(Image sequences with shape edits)

══════════════════════════════

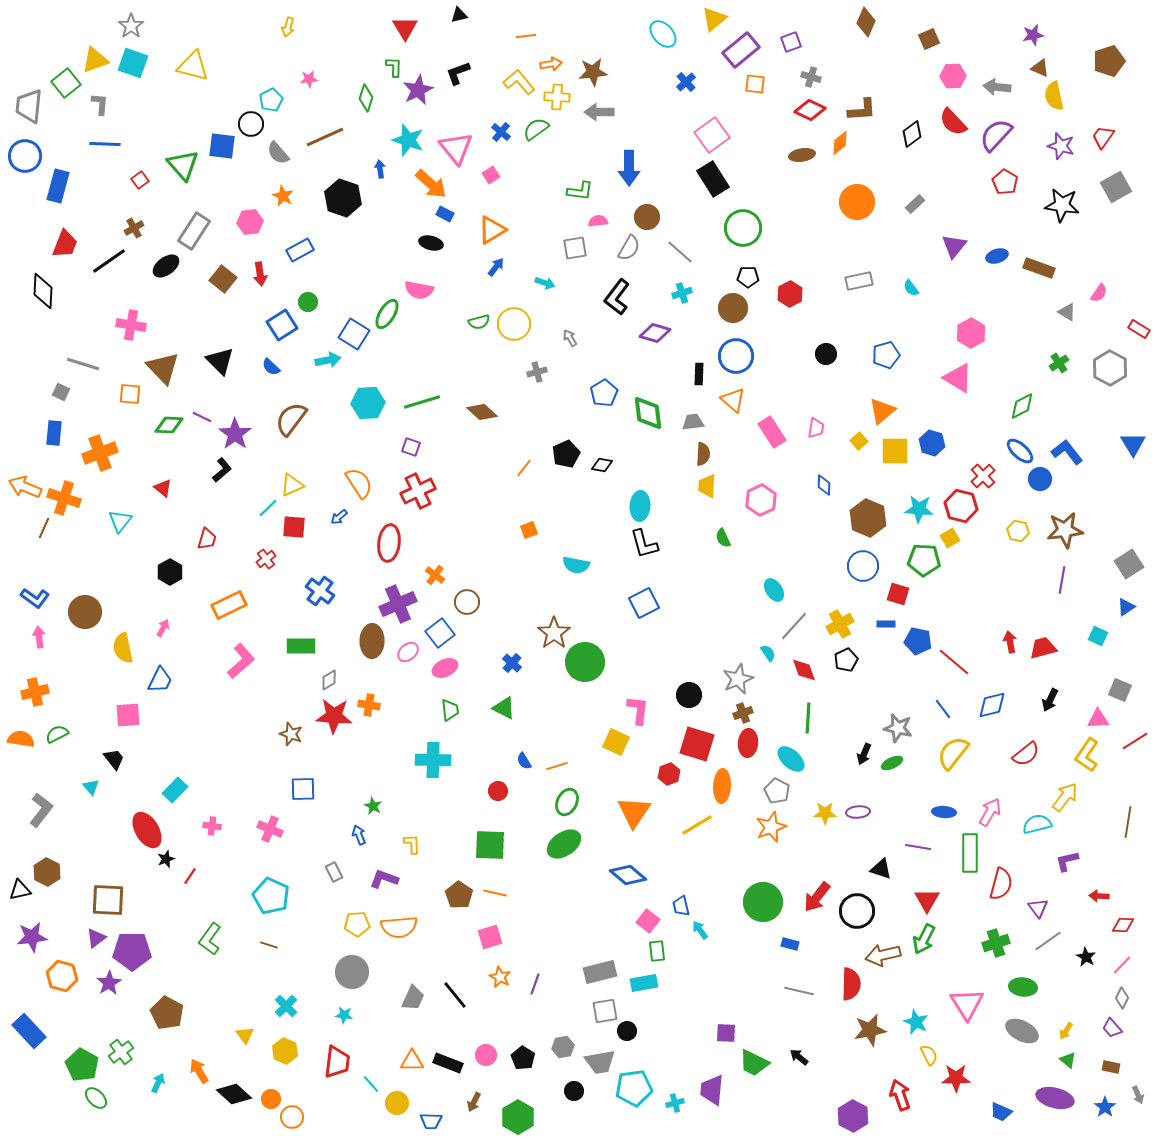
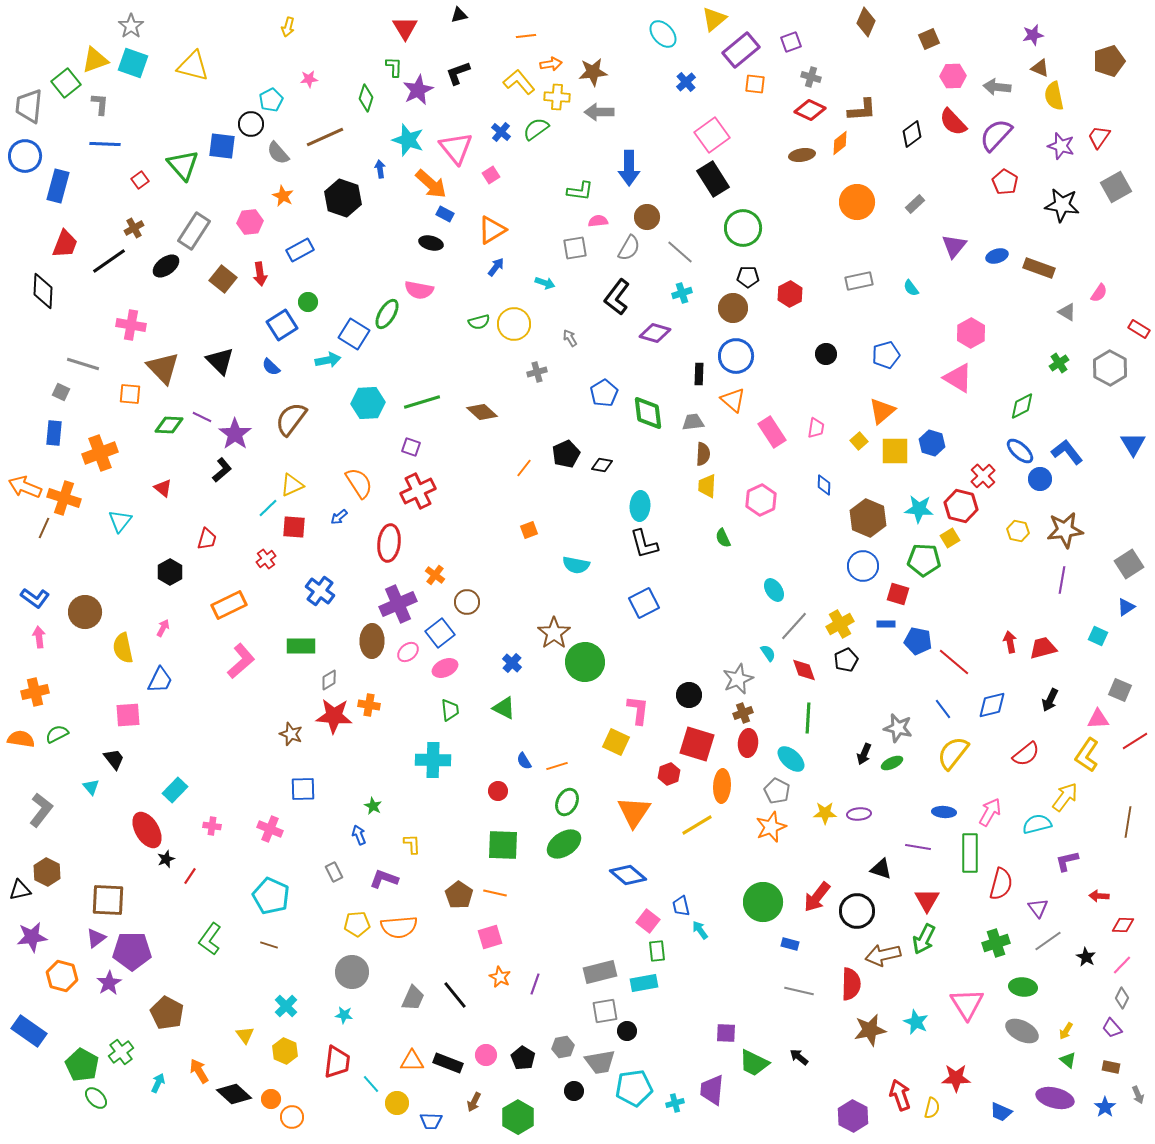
red trapezoid at (1103, 137): moved 4 px left
purple ellipse at (858, 812): moved 1 px right, 2 px down
green square at (490, 845): moved 13 px right
blue rectangle at (29, 1031): rotated 12 degrees counterclockwise
yellow semicircle at (929, 1055): moved 3 px right, 53 px down; rotated 40 degrees clockwise
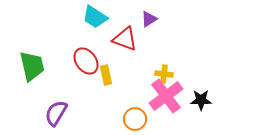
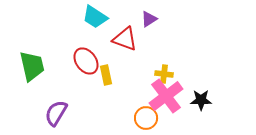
orange circle: moved 11 px right, 1 px up
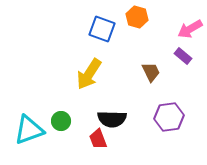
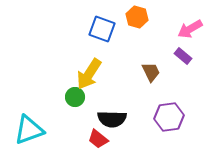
green circle: moved 14 px right, 24 px up
red trapezoid: rotated 30 degrees counterclockwise
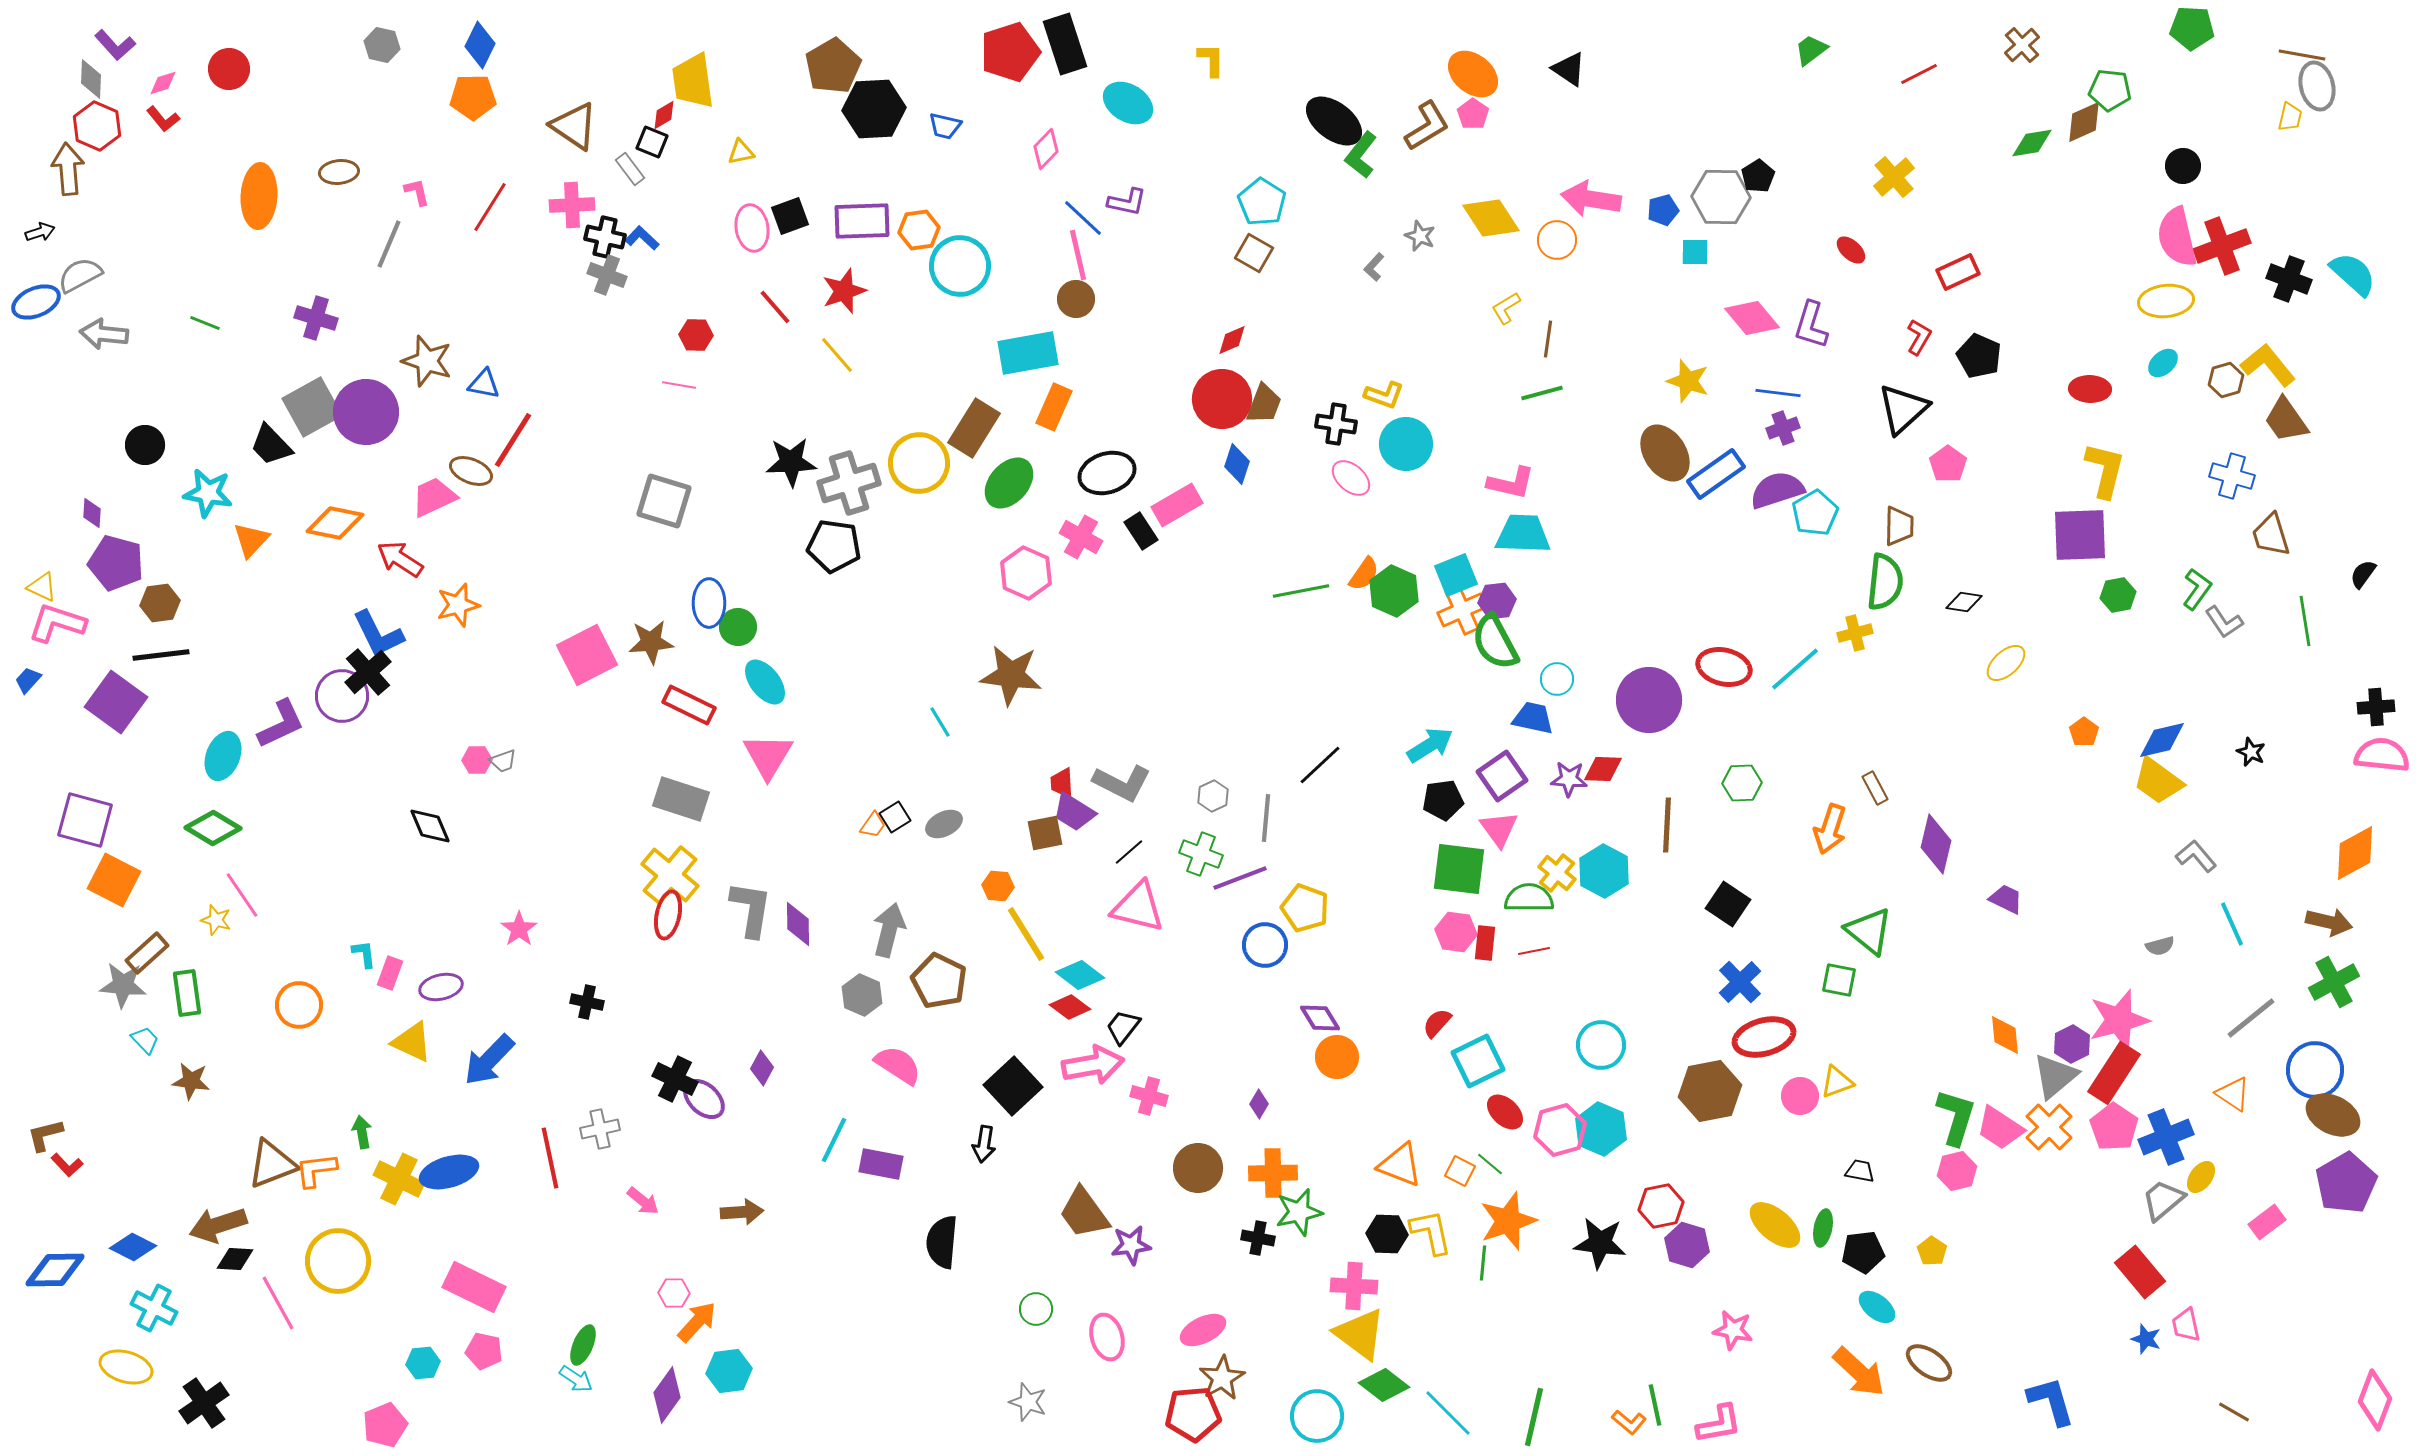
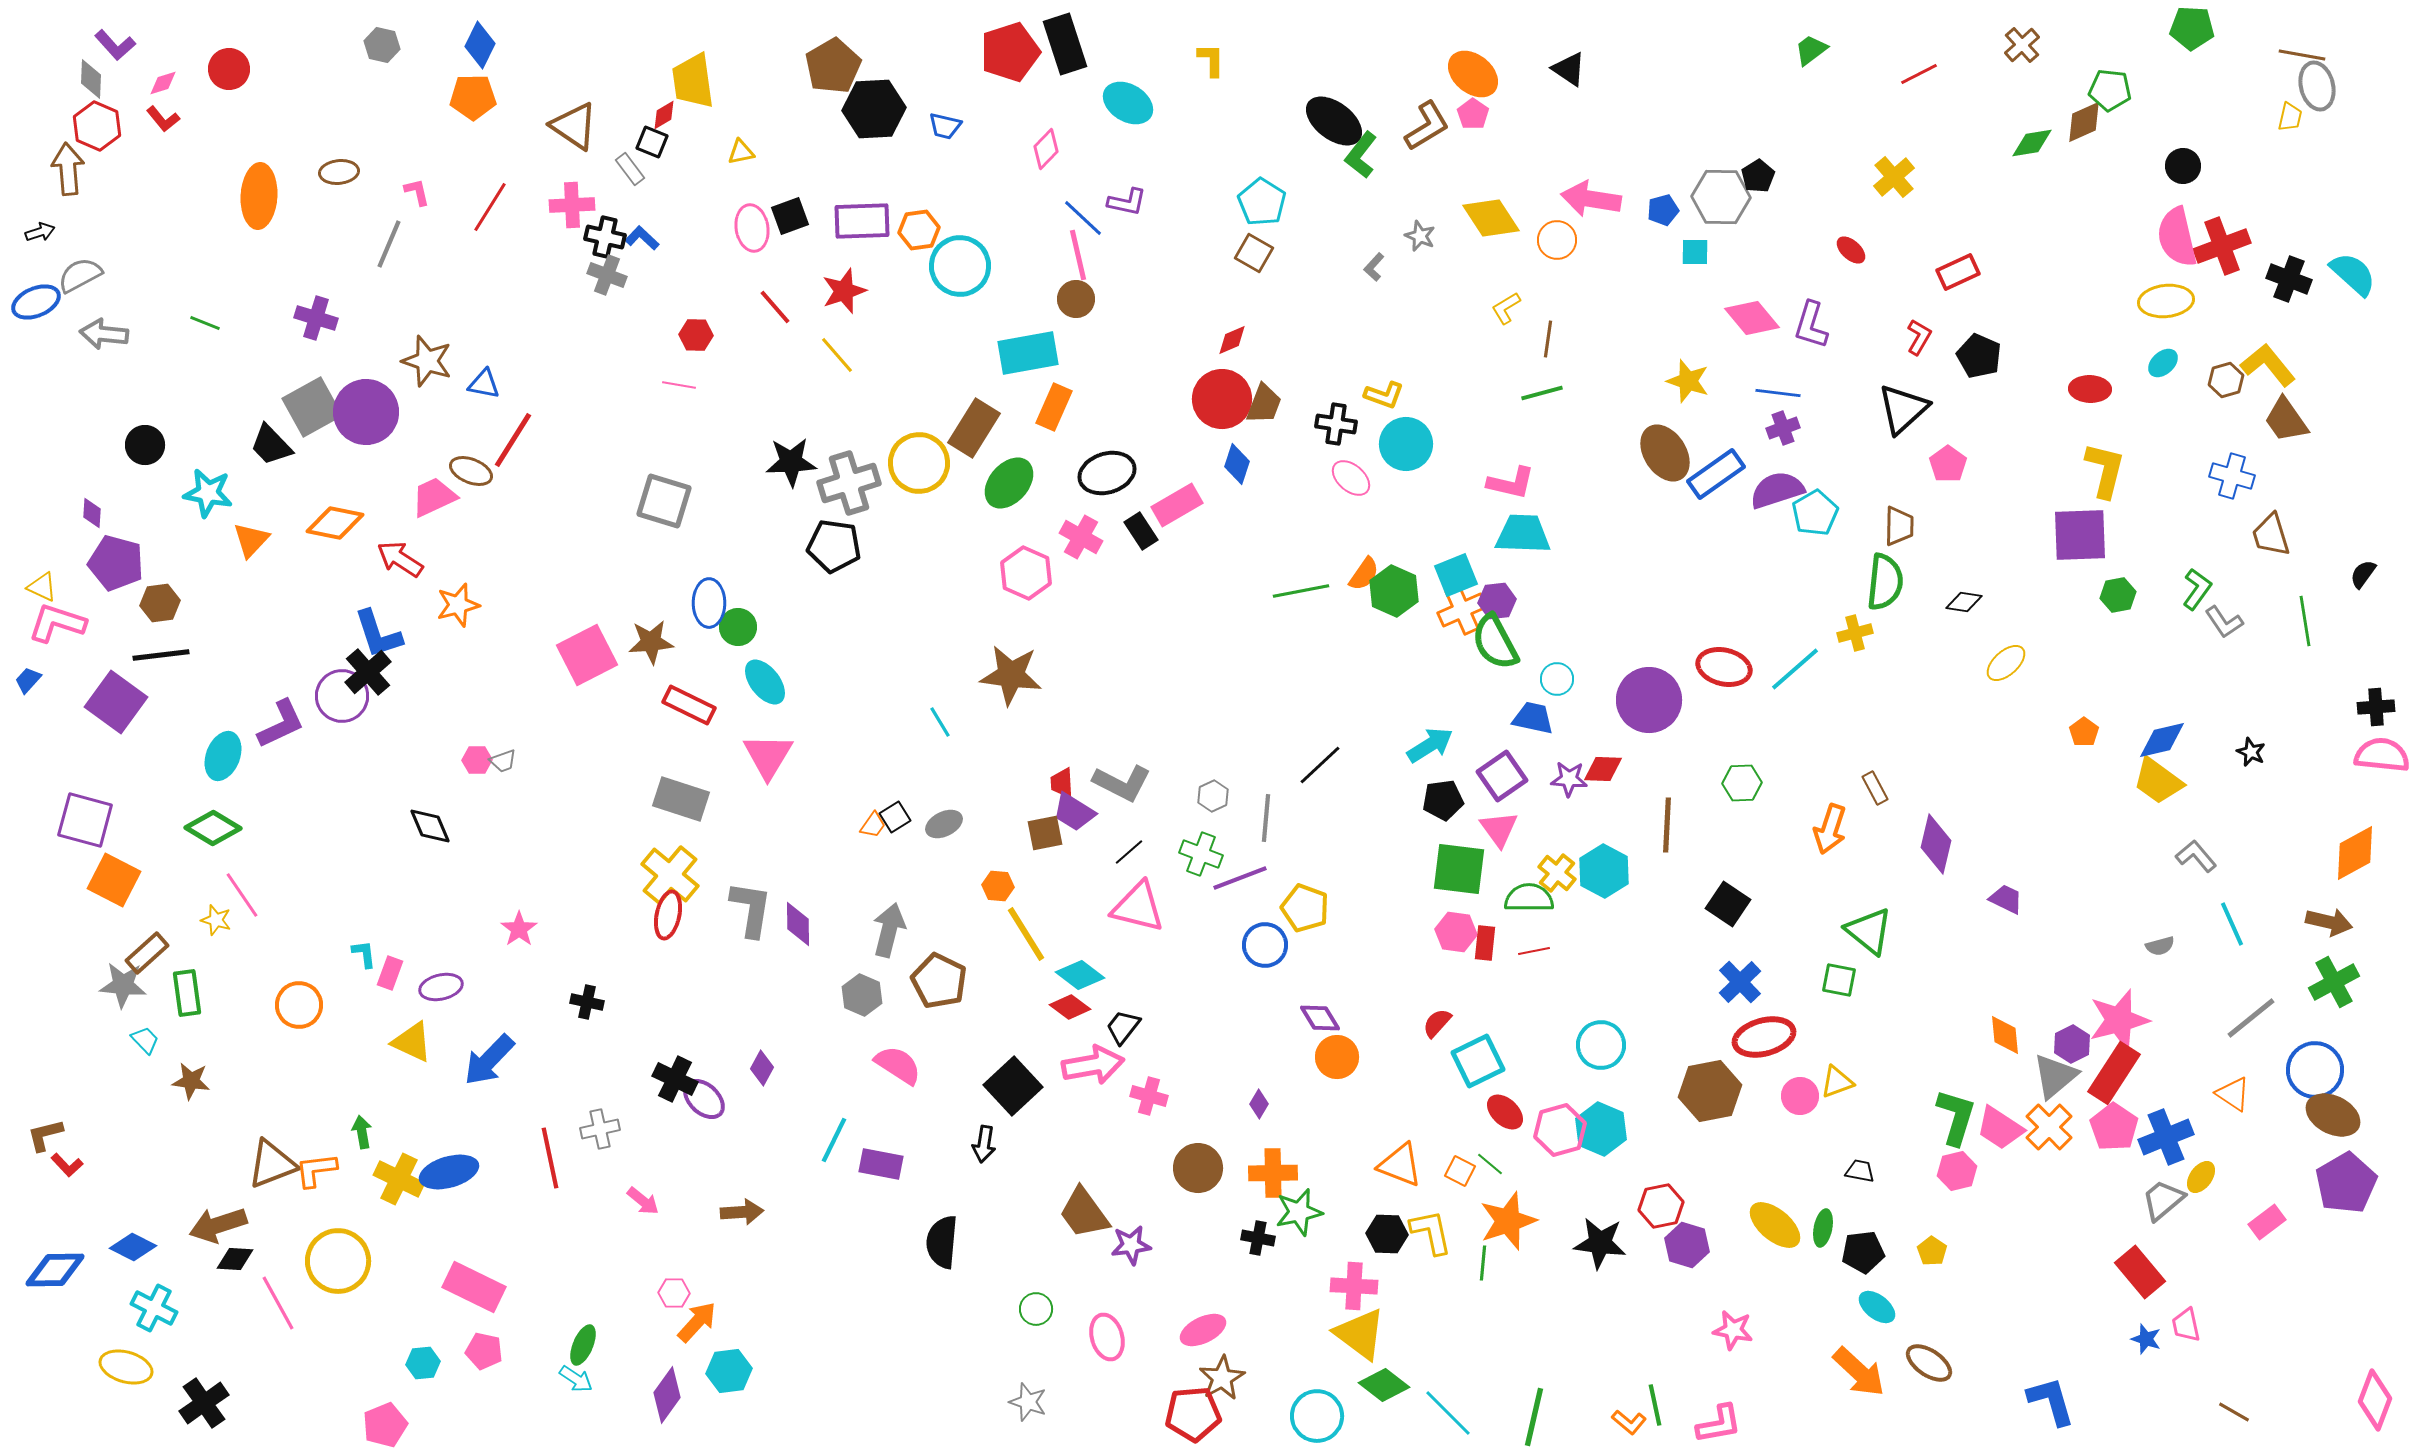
blue L-shape at (378, 634): rotated 8 degrees clockwise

══════════════════════════════

▶ **Problem statement**: Retype the data in full. Images do not go in the copy.

▶ **Result**:
red trapezoid at (1103, 137): moved 4 px left
purple ellipse at (858, 812): moved 1 px right, 2 px down
green square at (490, 845): moved 13 px right
blue rectangle at (29, 1031): rotated 12 degrees counterclockwise
yellow semicircle at (929, 1055): moved 3 px right, 53 px down; rotated 40 degrees clockwise
orange circle: moved 11 px right, 1 px up
green circle: moved 14 px right, 24 px up
red trapezoid: rotated 30 degrees counterclockwise
blue L-shape at (378, 634): rotated 8 degrees clockwise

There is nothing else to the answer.